◆ Work task
Pictures in the data below are not part of the copy; transcribe everything else exactly.

◆ Dataset extract
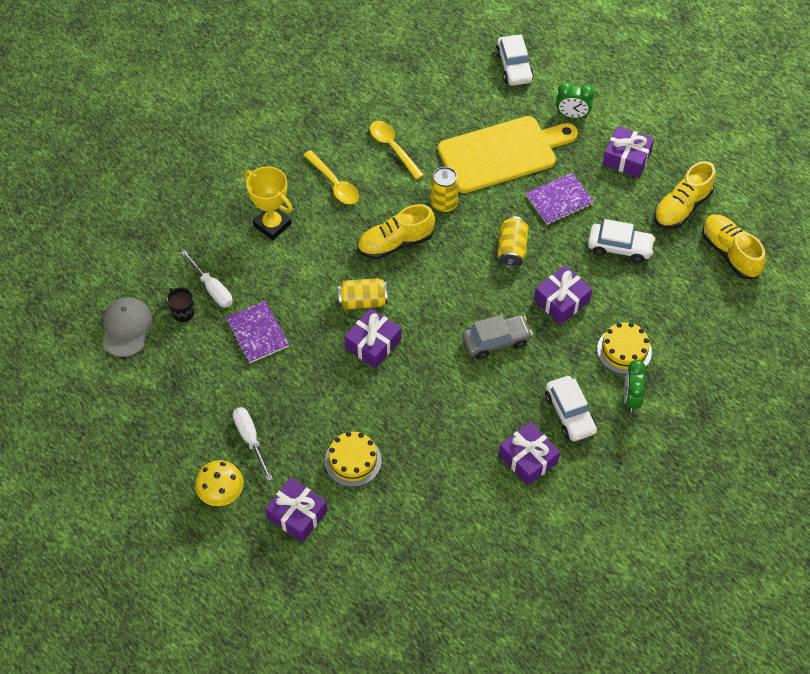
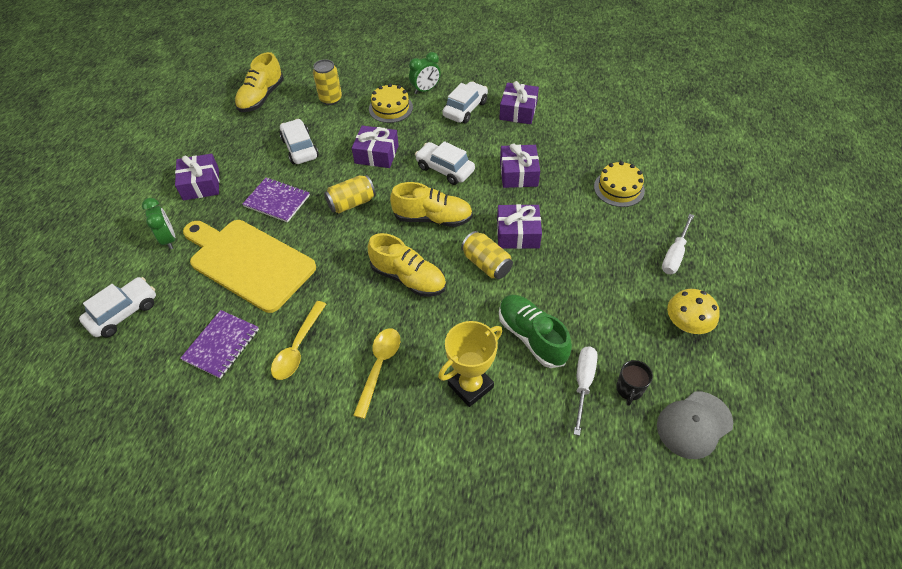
camera: 125 degrees left, 5 degrees down
yellow mushroom [195,460,244,506] -> yellow mushroom moved to [667,289,720,334]
purple notebook [226,301,289,364] -> purple notebook moved to [180,310,259,379]
yellow trophy [244,166,292,240] -> yellow trophy turned 45 degrees clockwise [438,321,502,407]
purple gift [265,477,328,542] -> purple gift moved to [500,144,540,188]
yellow can [430,167,459,213] -> yellow can moved to [313,59,342,105]
grey car [462,315,533,360] -> white car [415,141,475,185]
yellow shoe [654,161,716,229] -> yellow shoe moved to [390,182,473,227]
none -> green shoe [499,295,572,368]

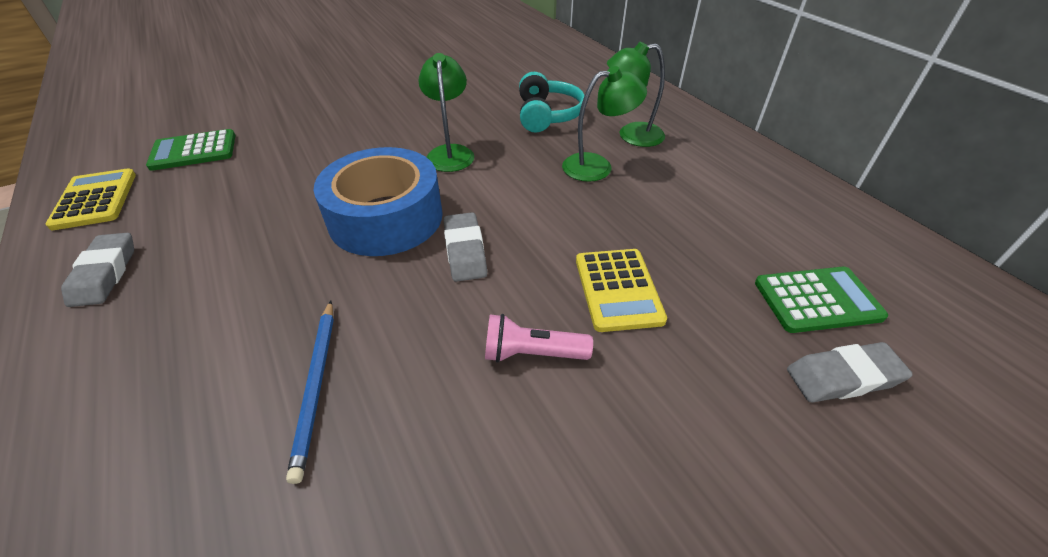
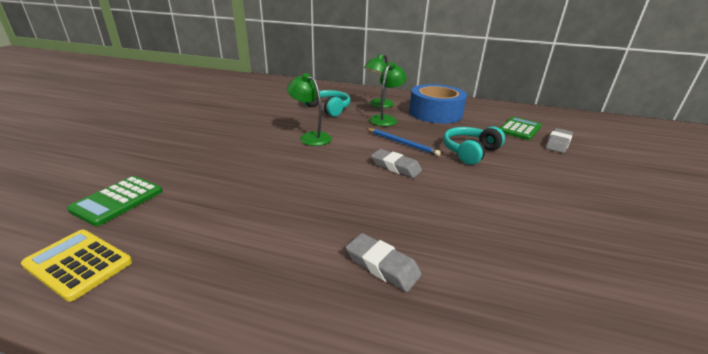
camera: 45 degrees left, 15 degrees down
grey eraser [61,233,134,307] -> grey eraser moved to [346,233,422,292]
blue pencil [286,301,334,484] -> blue pencil moved to [366,128,441,156]
blue tape [314,147,443,256] -> blue tape moved to [409,84,467,124]
pink flashlight [485,314,593,363] -> none
yellow calculator [576,249,667,332] -> turquoise headphones [443,126,505,165]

◆ Written response
camera: 125 degrees left, 5 degrees down
yellow mushroom [195,460,244,506] -> yellow mushroom moved to [667,289,720,334]
purple notebook [226,301,289,364] -> purple notebook moved to [180,310,259,379]
yellow trophy [244,166,292,240] -> yellow trophy turned 45 degrees clockwise [438,321,502,407]
purple gift [265,477,328,542] -> purple gift moved to [500,144,540,188]
yellow can [430,167,459,213] -> yellow can moved to [313,59,342,105]
grey car [462,315,533,360] -> white car [415,141,475,185]
yellow shoe [654,161,716,229] -> yellow shoe moved to [390,182,473,227]
none -> green shoe [499,295,572,368]

camera: 45 degrees left, 15 degrees down
grey eraser [61,233,134,307] -> grey eraser moved to [346,233,422,292]
blue pencil [286,301,334,484] -> blue pencil moved to [366,128,441,156]
blue tape [314,147,443,256] -> blue tape moved to [409,84,467,124]
pink flashlight [485,314,593,363] -> none
yellow calculator [576,249,667,332] -> turquoise headphones [443,126,505,165]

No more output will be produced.